[Records from a data collection]
......
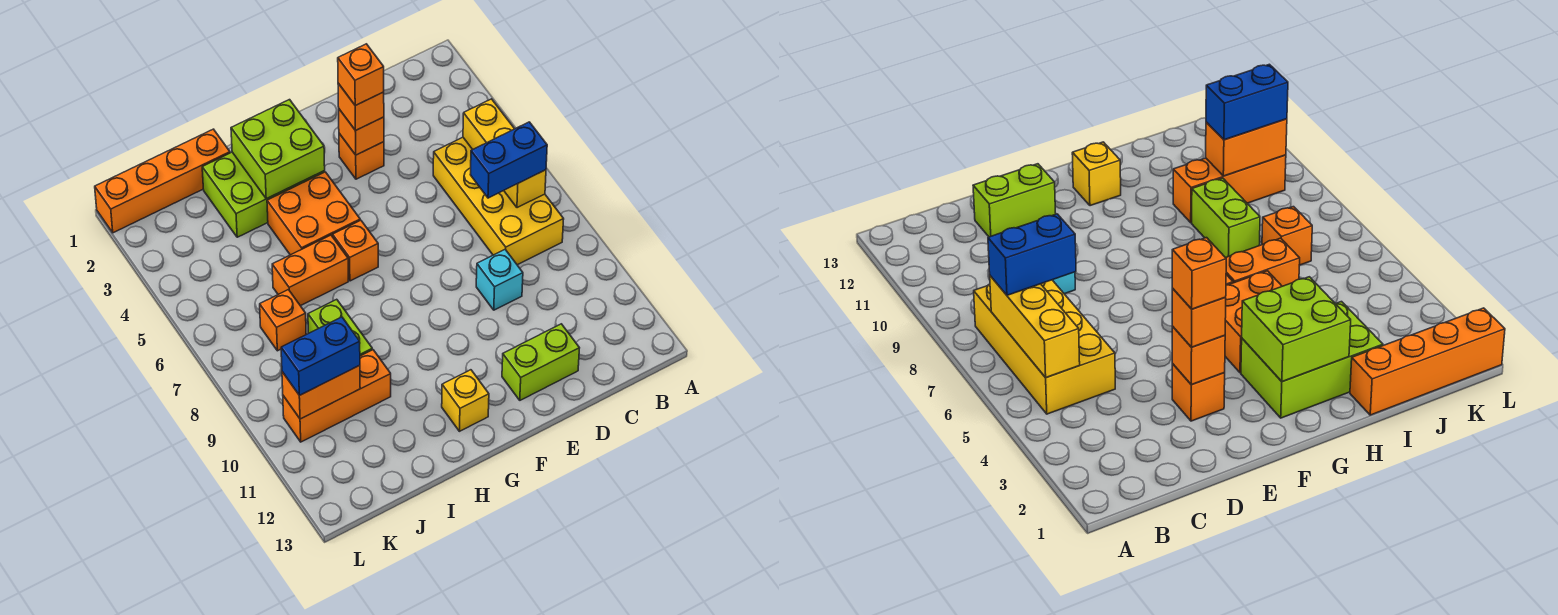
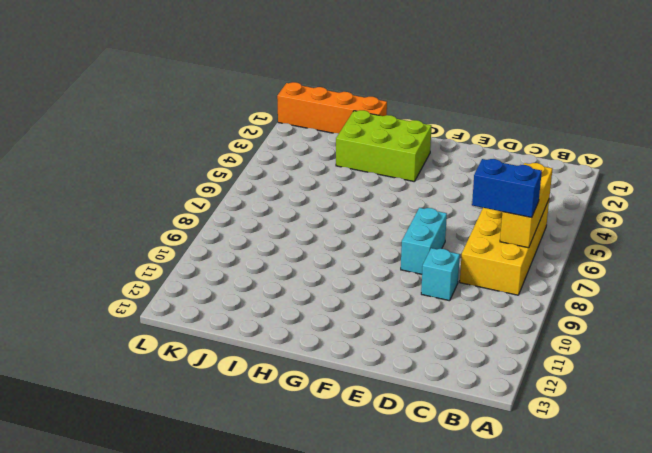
cyan brick E7:E8 level 1 -> none
none -> lime brick D12:E12 level 1
none -> orange brick E3 level 1
none -> orange brick G4:H5 level 1

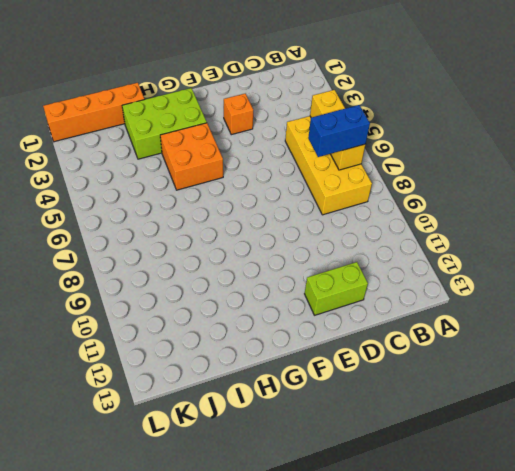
none -> cyan brick D9 level 1
none -> orange brick G6 level 1
none -> yellow brick G12 level 1

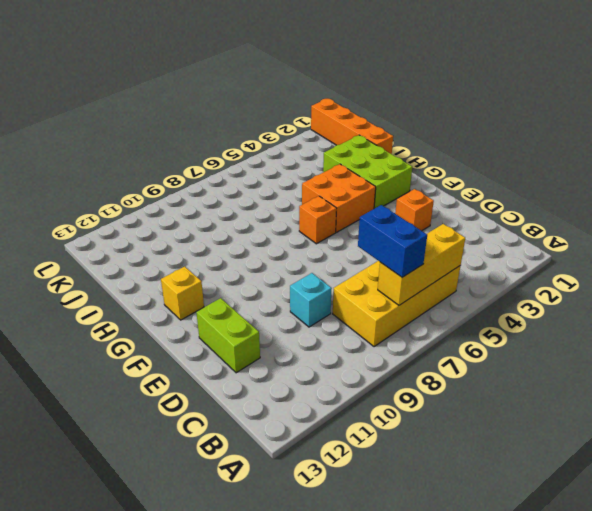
none -> orange brick H6:I6 level 1
none -> lime brick I8:I9 level 1
none -> orange brick I10:K10 level 1

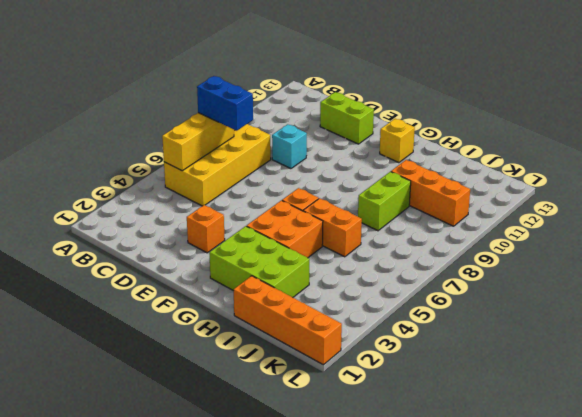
none -> orange brick J7 level 1
none -> orange brick E3 level 2
none -> lime brick G2:H3 level 2

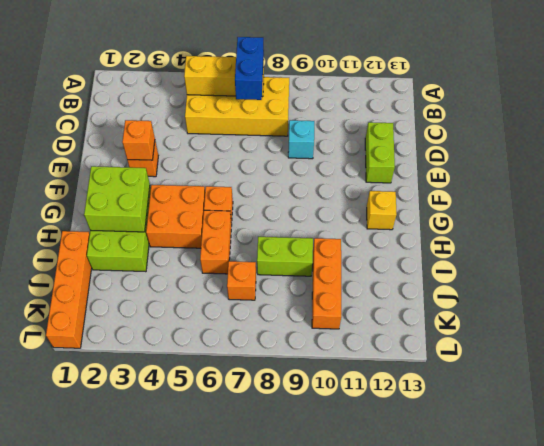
none -> orange brick J10:K10 level 2
none -> orange brick E3 level 3
none -> blue brick J10:K10 level 3

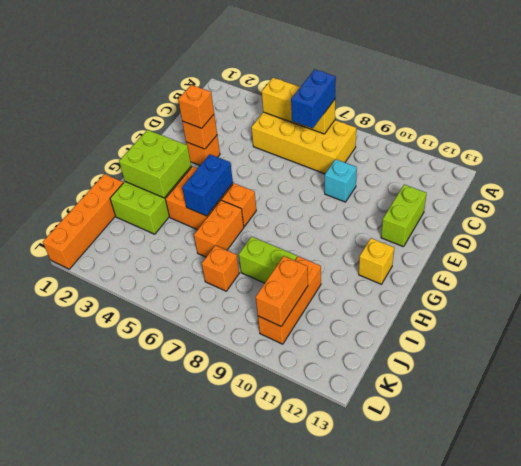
blue brick G5:H5 level 2 -> blue brick J10:K10 level 3
none -> orange brick E3 level 4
......
◆ **Work to complete**
Spot the lines above that mention "lime" and copy them.

◆ **Your response**
none -> lime brick D12:E12 level 1
none -> lime brick I8:I9 level 1
none -> lime brick G2:H3 level 2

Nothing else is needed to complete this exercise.